Task statement:
Starting at the first line of the material below and stopping after the line that includes "yellow brick D6:E7", write the lines out again exactly. Drop any pictures.

Listed records section start

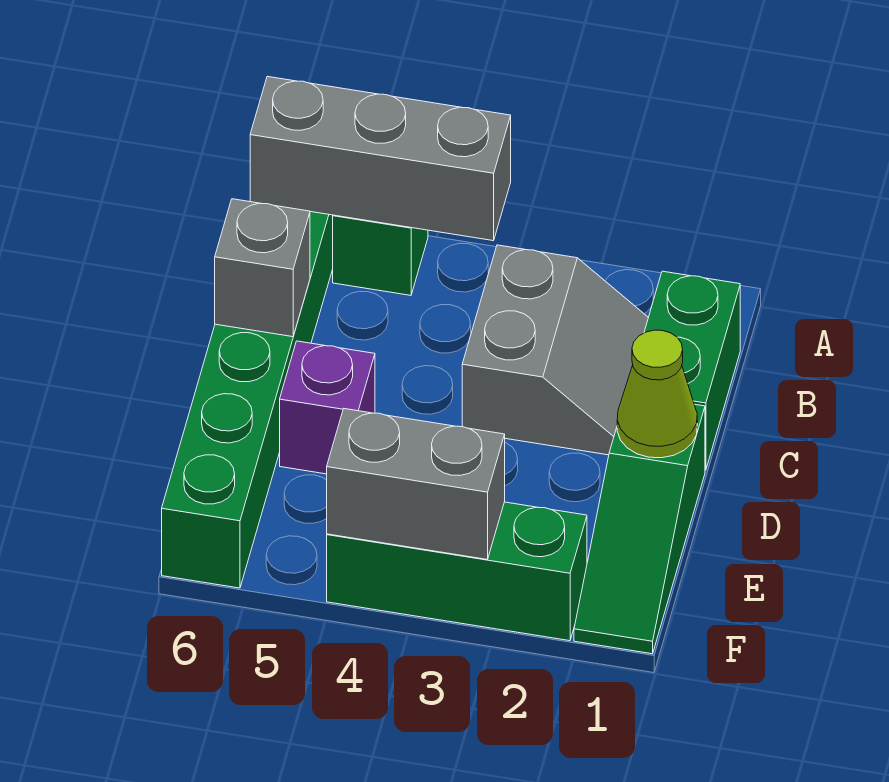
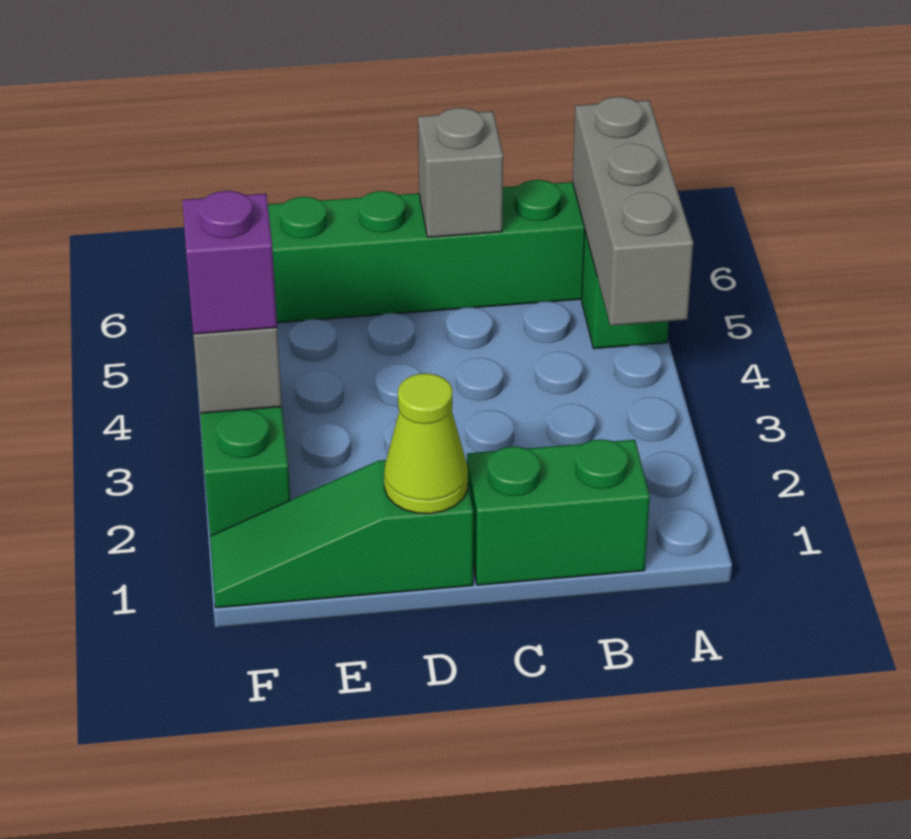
grey slope B2:C3 level 1 top 3 -> none
purple brick D5 level 1 -> purple brick F3 level 3

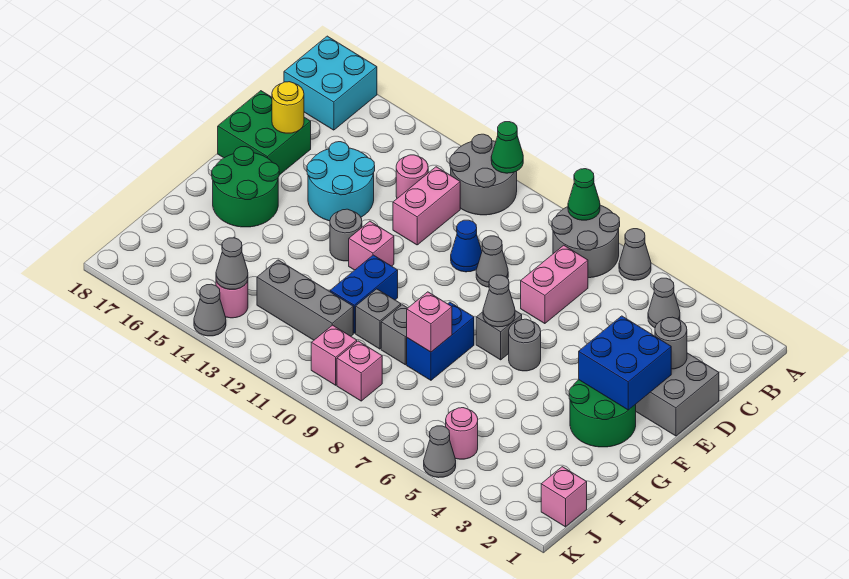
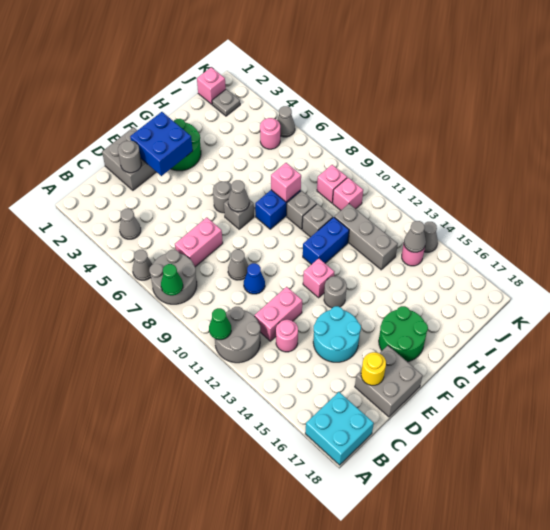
green brick D17:E18 level 1 -> grey brick D17:E18 level 1
none -> grey plate J2 level 1

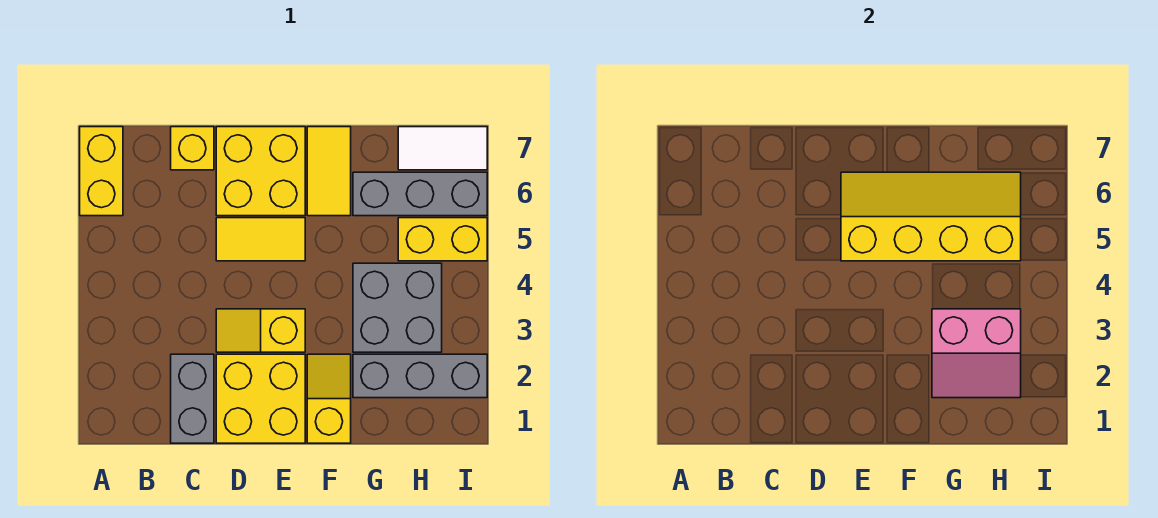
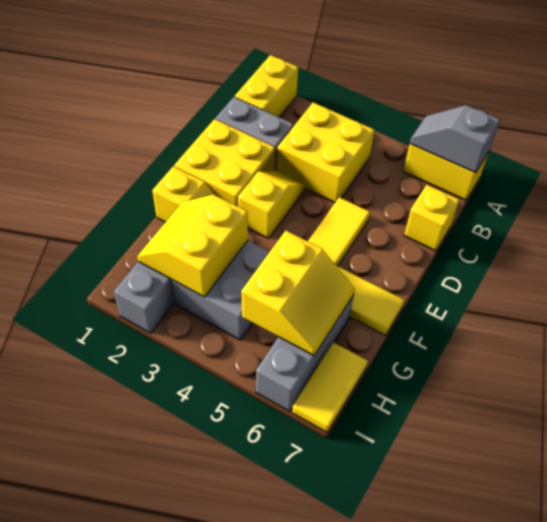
none -> grey slope A6:A7 level 2 top 7
yellow brick D6:E7 level 1 -> yellow brick B3:C4 level 1
yellow slope E5:H6 level 2 top 5 -> yellow slope G5:H6 level 2 top 5
pink slope G2:H3 level 2 top 3 -> yellow slope G2:H3 level 2 top 3
yellow brick H5:I5 level 1 -> yellow brick A1:B1 level 1
white tile H7:I7 level 1 -> yellow tile H7:I7 level 1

Listed records section end

Response to this task:
grey slope B2:C3 level 1 top 3 -> none
purple brick D5 level 1 -> purple brick F3 level 3

green brick D17:E18 level 1 -> grey brick D17:E18 level 1
none -> grey plate J2 level 1

none -> grey slope A6:A7 level 2 top 7
yellow brick D6:E7 level 1 -> yellow brick B3:C4 level 1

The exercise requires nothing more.